+++ Data section +++

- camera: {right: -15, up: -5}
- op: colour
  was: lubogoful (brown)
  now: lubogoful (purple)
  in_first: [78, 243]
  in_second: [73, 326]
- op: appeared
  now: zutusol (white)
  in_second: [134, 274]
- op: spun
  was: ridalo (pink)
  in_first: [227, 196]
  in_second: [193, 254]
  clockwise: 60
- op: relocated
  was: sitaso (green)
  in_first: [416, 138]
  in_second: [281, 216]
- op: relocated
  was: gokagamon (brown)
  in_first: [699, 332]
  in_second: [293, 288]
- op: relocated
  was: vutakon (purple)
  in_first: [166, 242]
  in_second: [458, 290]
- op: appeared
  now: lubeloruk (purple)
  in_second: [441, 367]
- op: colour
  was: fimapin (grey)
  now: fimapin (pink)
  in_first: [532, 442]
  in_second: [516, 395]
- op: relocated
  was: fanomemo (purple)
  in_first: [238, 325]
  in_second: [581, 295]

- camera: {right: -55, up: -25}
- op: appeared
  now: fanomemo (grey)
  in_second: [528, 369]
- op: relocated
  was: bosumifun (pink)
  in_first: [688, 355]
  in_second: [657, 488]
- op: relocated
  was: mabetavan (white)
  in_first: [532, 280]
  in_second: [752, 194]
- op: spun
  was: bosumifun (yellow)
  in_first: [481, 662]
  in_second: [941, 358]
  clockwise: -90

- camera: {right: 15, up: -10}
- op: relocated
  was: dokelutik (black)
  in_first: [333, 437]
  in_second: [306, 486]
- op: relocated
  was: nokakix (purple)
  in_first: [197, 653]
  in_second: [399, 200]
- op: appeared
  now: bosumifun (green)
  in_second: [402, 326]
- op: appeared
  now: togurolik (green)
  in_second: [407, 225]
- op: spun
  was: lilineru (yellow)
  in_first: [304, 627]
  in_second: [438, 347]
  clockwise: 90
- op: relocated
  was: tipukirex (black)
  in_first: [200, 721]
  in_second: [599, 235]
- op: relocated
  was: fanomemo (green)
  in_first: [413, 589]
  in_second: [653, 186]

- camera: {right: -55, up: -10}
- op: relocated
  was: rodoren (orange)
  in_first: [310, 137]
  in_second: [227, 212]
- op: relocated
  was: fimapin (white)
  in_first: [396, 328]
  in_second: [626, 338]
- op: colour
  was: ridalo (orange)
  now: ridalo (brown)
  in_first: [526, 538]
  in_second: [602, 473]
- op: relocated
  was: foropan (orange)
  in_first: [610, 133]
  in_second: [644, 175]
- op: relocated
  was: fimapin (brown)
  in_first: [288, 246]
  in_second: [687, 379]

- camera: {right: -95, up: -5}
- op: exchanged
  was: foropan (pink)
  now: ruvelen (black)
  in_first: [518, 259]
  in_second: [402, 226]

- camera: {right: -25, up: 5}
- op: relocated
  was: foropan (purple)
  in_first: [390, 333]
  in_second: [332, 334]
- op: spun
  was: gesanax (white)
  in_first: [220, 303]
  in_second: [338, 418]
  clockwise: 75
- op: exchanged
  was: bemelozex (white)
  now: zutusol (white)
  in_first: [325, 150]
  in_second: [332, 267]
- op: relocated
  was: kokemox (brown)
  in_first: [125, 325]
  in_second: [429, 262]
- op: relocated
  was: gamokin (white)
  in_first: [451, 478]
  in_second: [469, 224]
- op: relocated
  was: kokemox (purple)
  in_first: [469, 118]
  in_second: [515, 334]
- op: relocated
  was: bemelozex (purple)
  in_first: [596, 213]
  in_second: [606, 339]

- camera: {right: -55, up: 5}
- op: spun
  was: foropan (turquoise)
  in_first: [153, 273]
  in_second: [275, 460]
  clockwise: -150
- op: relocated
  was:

+++

◆ **Work to complete**
Return, line for line and unchanged, the data from its first line through the line containing "now: fimapin (pink)".

◆ **Response area**
- camera: {right: -15, up: -5}
- op: colour
  was: lubogoful (brown)
  now: lubogoful (purple)
  in_first: [78, 243]
  in_second: [73, 326]
- op: appeared
  now: zutusol (white)
  in_second: [134, 274]
- op: spun
  was: ridalo (pink)
  in_first: [227, 196]
  in_second: [193, 254]
  clockwise: 60
- op: relocated
  was: sitaso (green)
  in_first: [416, 138]
  in_second: [281, 216]
- op: relocated
  was: gokagamon (brown)
  in_first: [699, 332]
  in_second: [293, 288]
- op: relocated
  was: vutakon (purple)
  in_first: [166, 242]
  in_second: [458, 290]
- op: appeared
  now: lubeloruk (purple)
  in_second: [441, 367]
- op: colour
  was: fimapin (grey)
  now: fimapin (pink)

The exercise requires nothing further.